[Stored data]
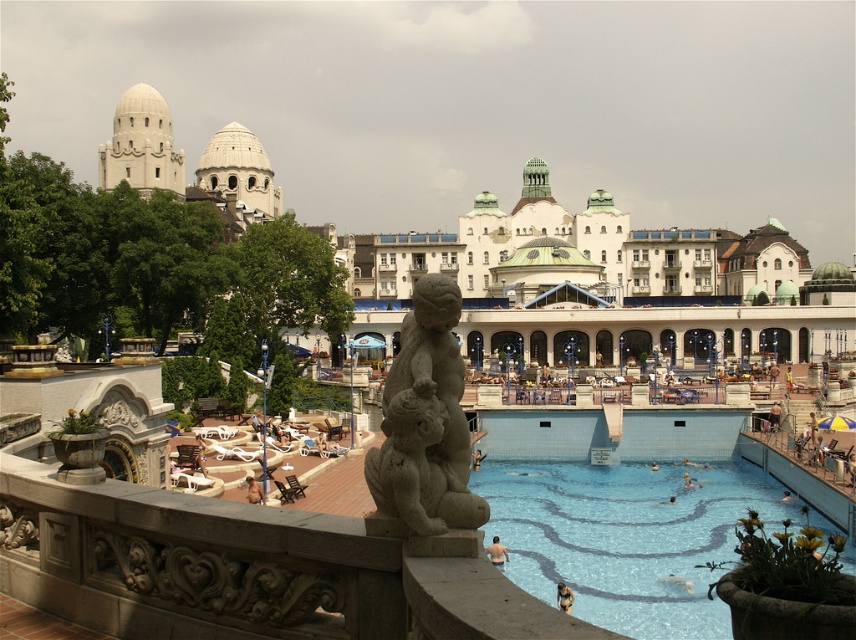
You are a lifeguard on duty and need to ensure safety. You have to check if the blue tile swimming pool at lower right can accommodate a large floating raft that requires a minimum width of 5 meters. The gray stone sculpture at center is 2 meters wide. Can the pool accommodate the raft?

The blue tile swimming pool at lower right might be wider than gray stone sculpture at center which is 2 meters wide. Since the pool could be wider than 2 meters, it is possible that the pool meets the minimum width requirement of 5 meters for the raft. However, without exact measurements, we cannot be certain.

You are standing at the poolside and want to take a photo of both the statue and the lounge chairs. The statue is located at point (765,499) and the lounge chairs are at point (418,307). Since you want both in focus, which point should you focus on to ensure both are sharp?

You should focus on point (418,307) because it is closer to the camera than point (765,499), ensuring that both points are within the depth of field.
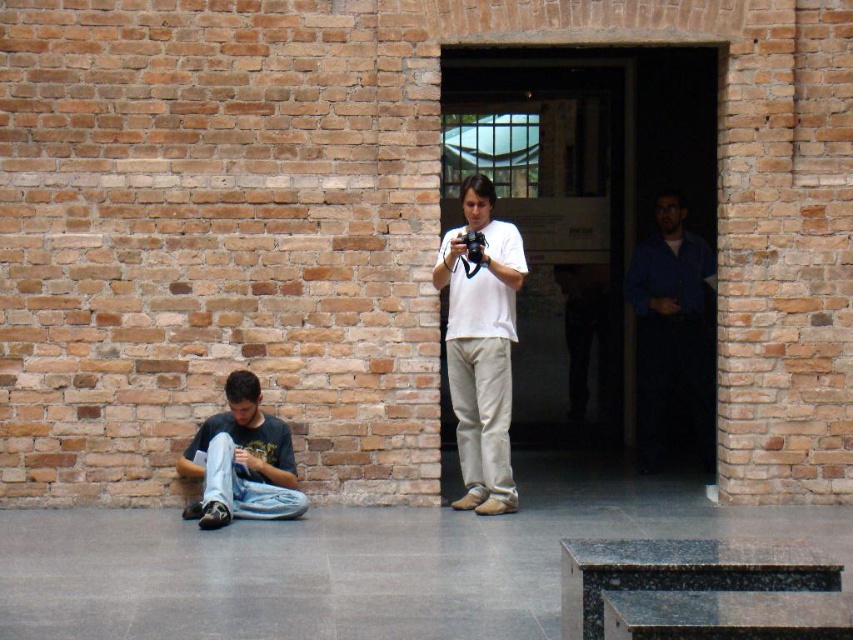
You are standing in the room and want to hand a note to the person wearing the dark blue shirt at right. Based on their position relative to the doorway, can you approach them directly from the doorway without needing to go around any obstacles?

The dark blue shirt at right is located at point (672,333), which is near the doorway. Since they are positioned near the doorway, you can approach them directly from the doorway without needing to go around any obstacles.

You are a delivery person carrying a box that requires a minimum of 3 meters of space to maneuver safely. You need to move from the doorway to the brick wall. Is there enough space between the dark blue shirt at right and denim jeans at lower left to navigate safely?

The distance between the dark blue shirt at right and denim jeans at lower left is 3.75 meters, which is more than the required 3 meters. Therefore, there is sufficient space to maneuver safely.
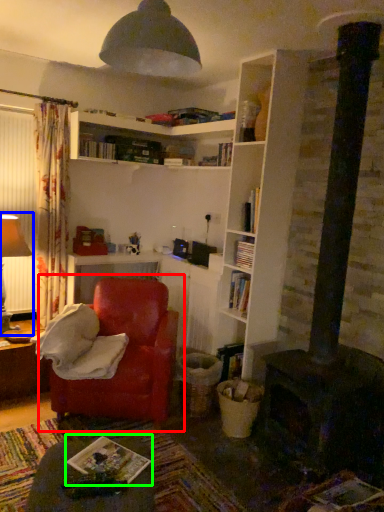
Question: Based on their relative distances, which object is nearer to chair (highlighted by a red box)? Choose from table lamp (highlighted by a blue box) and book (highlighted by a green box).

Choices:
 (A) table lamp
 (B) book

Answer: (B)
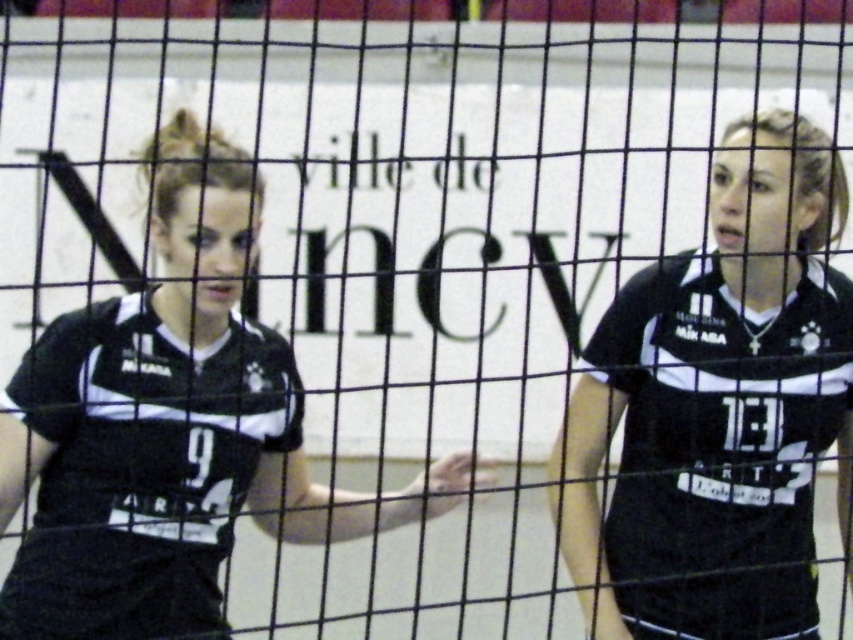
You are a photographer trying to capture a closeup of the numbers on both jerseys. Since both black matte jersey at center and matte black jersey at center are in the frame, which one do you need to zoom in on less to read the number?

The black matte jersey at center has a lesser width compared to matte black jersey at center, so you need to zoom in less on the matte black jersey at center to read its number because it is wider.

→ Work required: Output the listing above as a JSON list of strings, with one string for each line. Omit blank lines and leave the pictures out.

→ Output of the task:
[
  "You are a lifeguard on duty and need to ensure safety. You have to check if the blue tile swimming pool at lower right can accommodate a large floating raft that requires a minimum width of 5 meters. The gray stone sculpture at center is 2 meters wide. Can the pool accommodate the raft?",
  "The blue tile swimming pool at lower right might be wider than gray stone sculpture at center which is 2 meters wide. Since the pool could be wider than 2 meters, it is possible that the pool meets the minimum width requirement of 5 meters for the raft. However, without exact measurements, we cannot be certain.",
  "You are standing at the poolside and want to take a photo of both the statue and the lounge chairs. The statue is located at point (765,499) and the lounge chairs are at point (418,307). Since you want both in focus, which point should you focus on to ensure both are sharp?",
  "You should focus on point (418,307) because it is closer to the camera than point (765,499), ensuring that both points are within the depth of field.",
  "You are standing in the room and want to hand a note to the person wearing the dark blue shirt at right. Based on their position relative to the doorway, can you approach them directly from the doorway without needing to go around any obstacles?",
  "The dark blue shirt at right is located at point (672,333), which is near the doorway. Since they are positioned near the doorway, you can approach them directly from the doorway without needing to go around any obstacles.",
  "You are a delivery person carrying a box that requires a minimum of 3 meters of space to maneuver safely. You need to move from the doorway to the brick wall. Is there enough space between the dark blue shirt at right and denim jeans at lower left to navigate safely?",
  "The distance between the dark blue shirt at right and denim jeans at lower left is 3.75 meters, which is more than the required 3 meters. Therefore, there is sufficient space to maneuver safely.",
  "Question: Based on their relative distances, which object is nearer to chair (highlighted by a red box)? Choose from table lamp (highlighted by a blue box) and book (highlighted by a green box).",
  "Choices:",
  " (A) table lamp",
  " (B) book",
  "Answer: (B)",
  "You are a photographer trying to capture a closeup of the numbers on both jerseys. Since both black matte jersey at center and matte black jersey at center are in the frame, which one do you need to zoom in on less to read the number?",
  "The black matte jersey at center has a lesser width compared to matte black jersey at center, so you need to zoom in less on the matte black jersey at center to read its number because it is wider."
]